Copy exactly the stretch of data below from the line with "black boat: 2 -> 1" through the line with "white cube: 3 -> 5", including both of those lines.

Information provided:
____________

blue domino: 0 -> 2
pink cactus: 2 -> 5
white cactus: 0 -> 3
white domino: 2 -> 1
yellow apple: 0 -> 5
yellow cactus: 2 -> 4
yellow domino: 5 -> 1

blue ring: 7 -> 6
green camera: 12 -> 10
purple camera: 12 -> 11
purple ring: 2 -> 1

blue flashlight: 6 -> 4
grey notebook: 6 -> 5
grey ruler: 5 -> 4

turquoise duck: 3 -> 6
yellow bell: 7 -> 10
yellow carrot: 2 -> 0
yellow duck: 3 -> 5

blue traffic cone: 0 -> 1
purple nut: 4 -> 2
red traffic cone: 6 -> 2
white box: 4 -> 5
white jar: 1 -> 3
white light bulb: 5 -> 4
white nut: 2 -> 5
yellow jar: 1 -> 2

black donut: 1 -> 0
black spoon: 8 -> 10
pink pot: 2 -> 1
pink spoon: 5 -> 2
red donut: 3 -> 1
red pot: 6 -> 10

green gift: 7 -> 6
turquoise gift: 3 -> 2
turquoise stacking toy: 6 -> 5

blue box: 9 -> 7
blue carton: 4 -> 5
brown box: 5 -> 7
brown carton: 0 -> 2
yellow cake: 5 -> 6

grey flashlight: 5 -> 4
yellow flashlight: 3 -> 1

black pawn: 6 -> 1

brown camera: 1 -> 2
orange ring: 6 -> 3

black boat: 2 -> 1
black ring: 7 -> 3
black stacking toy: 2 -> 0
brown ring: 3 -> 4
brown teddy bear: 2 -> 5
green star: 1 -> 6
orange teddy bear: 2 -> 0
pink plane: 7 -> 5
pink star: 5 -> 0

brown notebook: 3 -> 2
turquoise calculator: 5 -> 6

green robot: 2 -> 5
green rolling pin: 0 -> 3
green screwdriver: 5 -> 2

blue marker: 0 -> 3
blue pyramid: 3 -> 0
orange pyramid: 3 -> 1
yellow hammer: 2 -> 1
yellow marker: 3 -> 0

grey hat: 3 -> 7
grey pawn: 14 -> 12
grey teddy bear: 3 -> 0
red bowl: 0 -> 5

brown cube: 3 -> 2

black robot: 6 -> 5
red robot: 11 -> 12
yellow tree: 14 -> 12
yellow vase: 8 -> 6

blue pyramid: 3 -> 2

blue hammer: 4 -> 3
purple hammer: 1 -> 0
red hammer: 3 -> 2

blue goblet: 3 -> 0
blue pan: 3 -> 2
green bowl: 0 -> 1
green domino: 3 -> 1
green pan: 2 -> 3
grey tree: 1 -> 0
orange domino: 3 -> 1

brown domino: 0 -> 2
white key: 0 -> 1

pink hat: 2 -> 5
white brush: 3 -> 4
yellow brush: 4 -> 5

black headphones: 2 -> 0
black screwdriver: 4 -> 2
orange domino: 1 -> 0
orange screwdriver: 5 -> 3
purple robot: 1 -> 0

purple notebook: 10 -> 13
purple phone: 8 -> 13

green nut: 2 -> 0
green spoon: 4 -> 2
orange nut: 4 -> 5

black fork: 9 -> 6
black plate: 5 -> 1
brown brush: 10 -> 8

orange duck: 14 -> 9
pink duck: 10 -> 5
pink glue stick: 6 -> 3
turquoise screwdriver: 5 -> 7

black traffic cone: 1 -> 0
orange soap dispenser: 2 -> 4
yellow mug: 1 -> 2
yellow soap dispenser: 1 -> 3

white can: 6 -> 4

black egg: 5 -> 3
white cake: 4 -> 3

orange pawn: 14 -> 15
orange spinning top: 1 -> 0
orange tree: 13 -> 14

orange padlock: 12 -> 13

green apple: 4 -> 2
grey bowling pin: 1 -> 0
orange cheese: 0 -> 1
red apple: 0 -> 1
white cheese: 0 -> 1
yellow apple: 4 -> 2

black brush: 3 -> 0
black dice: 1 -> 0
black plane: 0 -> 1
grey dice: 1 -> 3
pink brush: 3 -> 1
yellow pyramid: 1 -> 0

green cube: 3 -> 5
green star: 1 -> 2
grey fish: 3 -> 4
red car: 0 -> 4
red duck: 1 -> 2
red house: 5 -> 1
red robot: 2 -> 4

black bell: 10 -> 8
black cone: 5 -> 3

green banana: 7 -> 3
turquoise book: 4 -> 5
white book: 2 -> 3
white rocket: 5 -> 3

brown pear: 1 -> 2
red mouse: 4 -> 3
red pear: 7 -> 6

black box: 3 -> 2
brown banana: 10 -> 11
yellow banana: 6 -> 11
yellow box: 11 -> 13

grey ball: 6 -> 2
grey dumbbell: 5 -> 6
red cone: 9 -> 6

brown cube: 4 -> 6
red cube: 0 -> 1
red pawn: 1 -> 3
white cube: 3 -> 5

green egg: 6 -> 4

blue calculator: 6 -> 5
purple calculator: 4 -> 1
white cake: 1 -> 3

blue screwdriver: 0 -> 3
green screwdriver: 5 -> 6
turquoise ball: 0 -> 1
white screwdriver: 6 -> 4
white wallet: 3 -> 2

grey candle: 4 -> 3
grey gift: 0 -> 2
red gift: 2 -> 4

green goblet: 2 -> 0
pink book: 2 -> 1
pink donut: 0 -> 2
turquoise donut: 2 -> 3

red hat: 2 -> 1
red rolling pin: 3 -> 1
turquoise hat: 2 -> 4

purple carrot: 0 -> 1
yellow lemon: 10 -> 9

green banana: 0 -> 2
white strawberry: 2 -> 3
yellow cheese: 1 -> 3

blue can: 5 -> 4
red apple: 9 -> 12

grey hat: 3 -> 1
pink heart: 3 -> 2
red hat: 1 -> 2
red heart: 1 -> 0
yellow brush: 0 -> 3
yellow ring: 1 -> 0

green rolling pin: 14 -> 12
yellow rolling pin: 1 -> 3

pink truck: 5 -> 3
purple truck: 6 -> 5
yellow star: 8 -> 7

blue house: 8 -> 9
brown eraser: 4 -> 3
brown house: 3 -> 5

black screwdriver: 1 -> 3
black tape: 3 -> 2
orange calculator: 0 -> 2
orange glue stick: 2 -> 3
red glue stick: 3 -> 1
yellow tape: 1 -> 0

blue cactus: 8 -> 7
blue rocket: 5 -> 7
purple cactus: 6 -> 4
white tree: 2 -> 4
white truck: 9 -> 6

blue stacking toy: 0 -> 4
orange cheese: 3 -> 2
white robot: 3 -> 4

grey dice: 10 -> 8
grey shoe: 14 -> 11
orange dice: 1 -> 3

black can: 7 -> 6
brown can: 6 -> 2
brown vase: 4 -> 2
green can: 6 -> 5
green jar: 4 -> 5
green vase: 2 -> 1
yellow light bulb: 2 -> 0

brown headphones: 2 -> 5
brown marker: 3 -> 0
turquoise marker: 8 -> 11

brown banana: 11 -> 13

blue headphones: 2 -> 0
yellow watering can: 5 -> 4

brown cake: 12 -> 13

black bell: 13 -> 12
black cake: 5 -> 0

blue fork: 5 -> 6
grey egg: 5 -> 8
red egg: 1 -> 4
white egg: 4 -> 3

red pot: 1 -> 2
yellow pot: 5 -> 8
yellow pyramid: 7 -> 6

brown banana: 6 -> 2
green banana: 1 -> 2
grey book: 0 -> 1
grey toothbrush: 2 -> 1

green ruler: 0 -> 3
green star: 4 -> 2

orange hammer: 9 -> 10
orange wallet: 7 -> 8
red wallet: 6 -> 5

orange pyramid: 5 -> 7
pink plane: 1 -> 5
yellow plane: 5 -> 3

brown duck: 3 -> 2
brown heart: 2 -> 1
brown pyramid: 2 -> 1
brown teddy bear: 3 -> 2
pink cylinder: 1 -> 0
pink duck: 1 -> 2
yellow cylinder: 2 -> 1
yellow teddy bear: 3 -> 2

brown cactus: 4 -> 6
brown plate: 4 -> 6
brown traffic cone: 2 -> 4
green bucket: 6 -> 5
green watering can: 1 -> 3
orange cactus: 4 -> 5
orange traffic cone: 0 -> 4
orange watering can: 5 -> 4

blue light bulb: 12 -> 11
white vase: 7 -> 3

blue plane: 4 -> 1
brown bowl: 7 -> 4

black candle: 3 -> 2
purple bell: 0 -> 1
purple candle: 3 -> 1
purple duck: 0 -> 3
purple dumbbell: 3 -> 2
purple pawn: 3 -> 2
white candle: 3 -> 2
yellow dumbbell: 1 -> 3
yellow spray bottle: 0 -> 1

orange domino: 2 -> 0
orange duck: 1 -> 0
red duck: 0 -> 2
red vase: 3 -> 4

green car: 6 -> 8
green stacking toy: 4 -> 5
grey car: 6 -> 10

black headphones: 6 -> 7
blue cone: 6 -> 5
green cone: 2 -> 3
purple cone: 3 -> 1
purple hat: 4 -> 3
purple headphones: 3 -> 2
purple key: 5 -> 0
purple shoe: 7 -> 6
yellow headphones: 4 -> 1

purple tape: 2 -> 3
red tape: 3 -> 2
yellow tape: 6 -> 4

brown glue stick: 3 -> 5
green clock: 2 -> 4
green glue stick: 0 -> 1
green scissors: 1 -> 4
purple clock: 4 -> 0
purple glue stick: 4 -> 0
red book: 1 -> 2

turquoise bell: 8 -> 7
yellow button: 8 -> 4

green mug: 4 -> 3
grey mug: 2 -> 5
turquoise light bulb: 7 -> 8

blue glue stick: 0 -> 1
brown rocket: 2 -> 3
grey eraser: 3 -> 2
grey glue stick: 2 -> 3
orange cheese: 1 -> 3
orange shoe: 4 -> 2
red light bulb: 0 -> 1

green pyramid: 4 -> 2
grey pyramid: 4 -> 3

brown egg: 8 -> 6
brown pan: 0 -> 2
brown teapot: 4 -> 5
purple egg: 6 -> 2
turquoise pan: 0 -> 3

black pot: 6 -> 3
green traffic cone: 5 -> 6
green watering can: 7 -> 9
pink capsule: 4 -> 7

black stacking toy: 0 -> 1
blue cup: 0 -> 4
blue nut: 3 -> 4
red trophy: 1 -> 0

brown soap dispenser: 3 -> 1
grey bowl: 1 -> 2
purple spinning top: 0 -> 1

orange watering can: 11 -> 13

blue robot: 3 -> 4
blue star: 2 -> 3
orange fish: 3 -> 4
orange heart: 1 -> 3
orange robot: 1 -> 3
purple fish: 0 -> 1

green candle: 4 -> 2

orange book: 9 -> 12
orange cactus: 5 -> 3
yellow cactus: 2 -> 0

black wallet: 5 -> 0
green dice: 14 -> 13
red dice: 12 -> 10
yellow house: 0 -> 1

____________

Solution to this problem:
black boat: 2 -> 1
black ring: 7 -> 3
black stacking toy: 2 -> 0
brown ring: 3 -> 4
brown teddy bear: 2 -> 5
green star: 1 -> 6
orange teddy bear: 2 -> 0
pink plane: 7 -> 5
pink star: 5 -> 0

brown notebook: 3 -> 2
turquoise calculator: 5 -> 6

green robot: 2 -> 5
green rolling pin: 0 -> 3
green screwdriver: 5 -> 2

blue marker: 0 -> 3
blue pyramid: 3 -> 0
orange pyramid: 3 -> 1
yellow hammer: 2 -> 1
yellow marker: 3 -> 0

grey hat: 3 -> 7
grey pawn: 14 -> 12
grey teddy bear: 3 -> 0
red bowl: 0 -> 5

brown cube: 3 -> 2

black robot: 6 -> 5
red robot: 11 -> 12
yellow tree: 14 -> 12
yellow vase: 8 -> 6

blue pyramid: 3 -> 2

blue hammer: 4 -> 3
purple hammer: 1 -> 0
red hammer: 3 -> 2

blue goblet: 3 -> 0
blue pan: 3 -> 2
green bowl: 0 -> 1
green domino: 3 -> 1
green pan: 2 -> 3
grey tree: 1 -> 0
orange domino: 3 -> 1

brown domino: 0 -> 2
white key: 0 -> 1

pink hat: 2 -> 5
white brush: 3 -> 4
yellow brush: 4 -> 5

black headphones: 2 -> 0
black screwdriver: 4 -> 2
orange domino: 1 -> 0
orange screwdriver: 5 -> 3
purple robot: 1 -> 0

purple notebook: 10 -> 13
purple phone: 8 -> 13

green nut: 2 -> 0
green spoon: 4 -> 2
orange nut: 4 -> 5

black fork: 9 -> 6
black plate: 5 -> 1
brown brush: 10 -> 8

orange duck: 14 -> 9
pink duck: 10 -> 5
pink glue stick: 6 -> 3
turquoise screwdriver: 5 -> 7

black traffic cone: 1 -> 0
orange soap dispenser: 2 -> 4
yellow mug: 1 -> 2
yellow soap dispenser: 1 -> 3

white can: 6 -> 4

black egg: 5 -> 3
white cake: 4 -> 3

orange pawn: 14 -> 15
orange spinning top: 1 -> 0
orange tree: 13 -> 14

orange padlock: 12 -> 13

green apple: 4 -> 2
grey bowling pin: 1 -> 0
orange cheese: 0 -> 1
red apple: 0 -> 1
white cheese: 0 -> 1
yellow apple: 4 -> 2

black brush: 3 -> 0
black dice: 1 -> 0
black plane: 0 -> 1
grey dice: 1 -> 3
pink brush: 3 -> 1
yellow pyramid: 1 -> 0

green cube: 3 -> 5
green star: 1 -> 2
grey fish: 3 -> 4
red car: 0 -> 4
red duck: 1 -> 2
red house: 5 -> 1
red robot: 2 -> 4

black bell: 10 -> 8
black cone: 5 -> 3

green banana: 7 -> 3
turquoise book: 4 -> 5
white book: 2 -> 3
white rocket: 5 -> 3

brown pear: 1 -> 2
red mouse: 4 -> 3
red pear: 7 -> 6

black box: 3 -> 2
brown banana: 10 -> 11
yellow banana: 6 -> 11
yellow box: 11 -> 13

grey ball: 6 -> 2
grey dumbbell: 5 -> 6
red cone: 9 -> 6

brown cube: 4 -> 6
red cube: 0 -> 1
red pawn: 1 -> 3
white cube: 3 -> 5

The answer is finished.